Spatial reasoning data
• • •

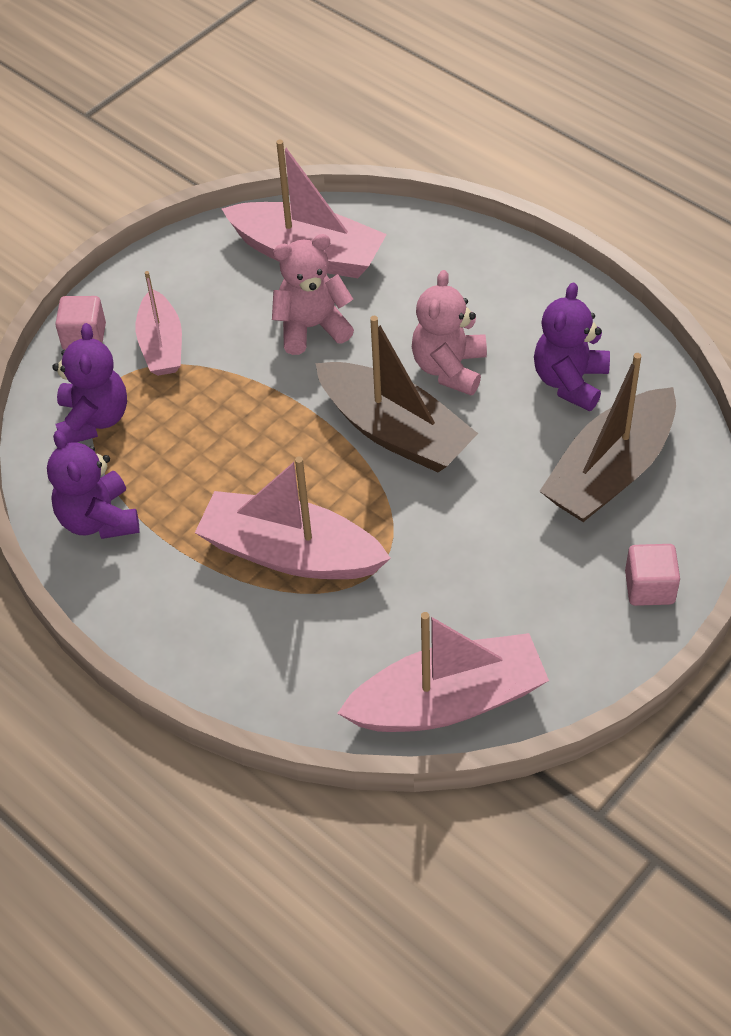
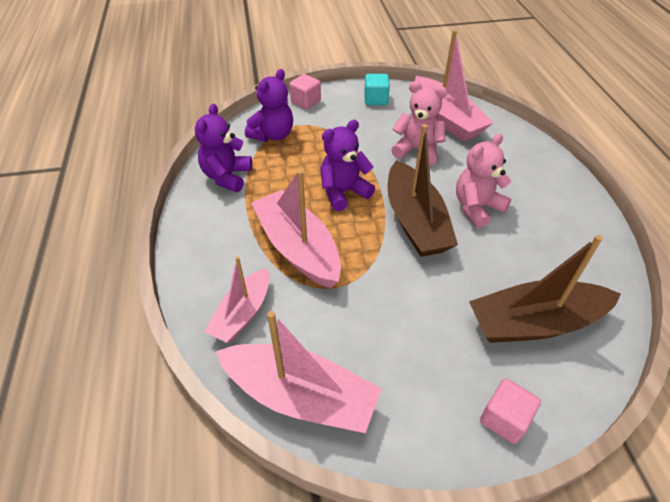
camera: 35 degrees right, 5 degrees down
(161, 345) = (336, 121): pink boat -> pink boat (242, 313)
(183, 275) = (376, 99): none -> turquoise cube
(570, 381) = (548, 255): purple teddy bear -> purple teddy bear (343, 192)

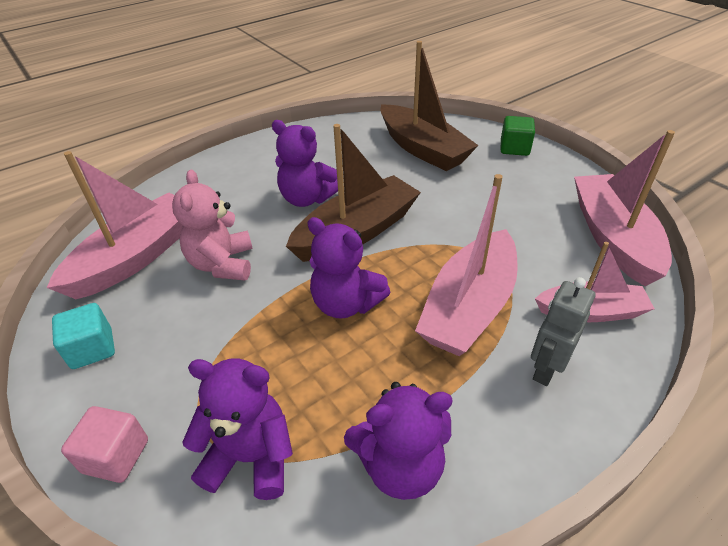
camera: 115 degrees left, 5 degrees down
(225, 259) = (546, 368): none -> grey robot
(476, 207) = (307, 198): pink teddy bear -> purple teddy bear
(504, 419) = (514, 148): pink cube -> green cube

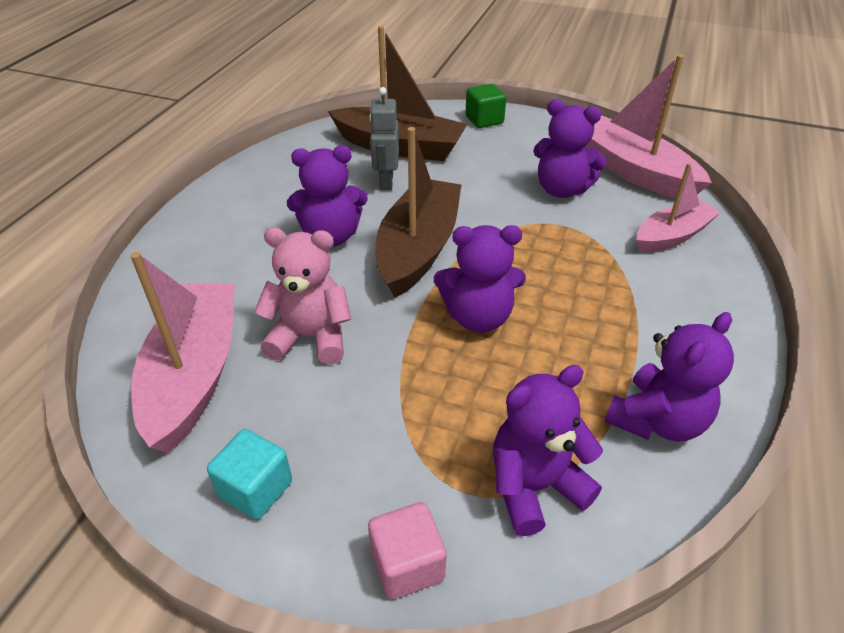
camera: 35 degrees left, 0 degrees up
(222, 264) = (310, 337): pink teddy bear -> pink teddy bear turned 135 degrees clockwise
(469, 307) = (583, 272): pink boat -> none
(524, 229) = (561, 189): none -> purple teddy bear
(546, 368) = (683, 293): grey robot -> grey robot (386, 181)

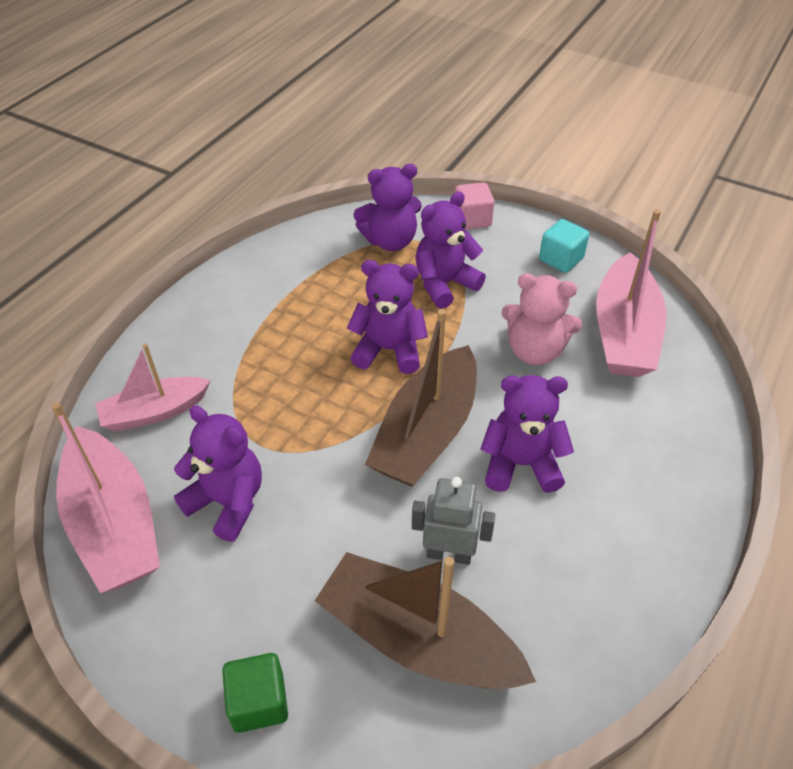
camera: 170 degrees left, 5 degrees up
(386, 181) = (449, 554): grey robot -> grey robot turned 90 degrees counterclockwise
(657, 420) = (293, 263): purple teddy bear -> purple teddy bear (444, 284)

• • •

Final task for the records above: print exactly the lines from the one that contains "(222, 264) = (310, 337): pink" through the last line, both ends included, pictures excluded.

**Answer**:
(222, 264) = (310, 337): pink teddy bear -> pink teddy bear turned 135 degrees clockwise
(469, 307) = (583, 272): pink boat -> none
(524, 229) = (561, 189): none -> purple teddy bear
(546, 368) = (683, 293): grey robot -> grey robot (386, 181)

camera: 170 degrees left, 5 degrees up
(386, 181) = (449, 554): grey robot -> grey robot turned 90 degrees counterclockwise
(657, 420) = (293, 263): purple teddy bear -> purple teddy bear (444, 284)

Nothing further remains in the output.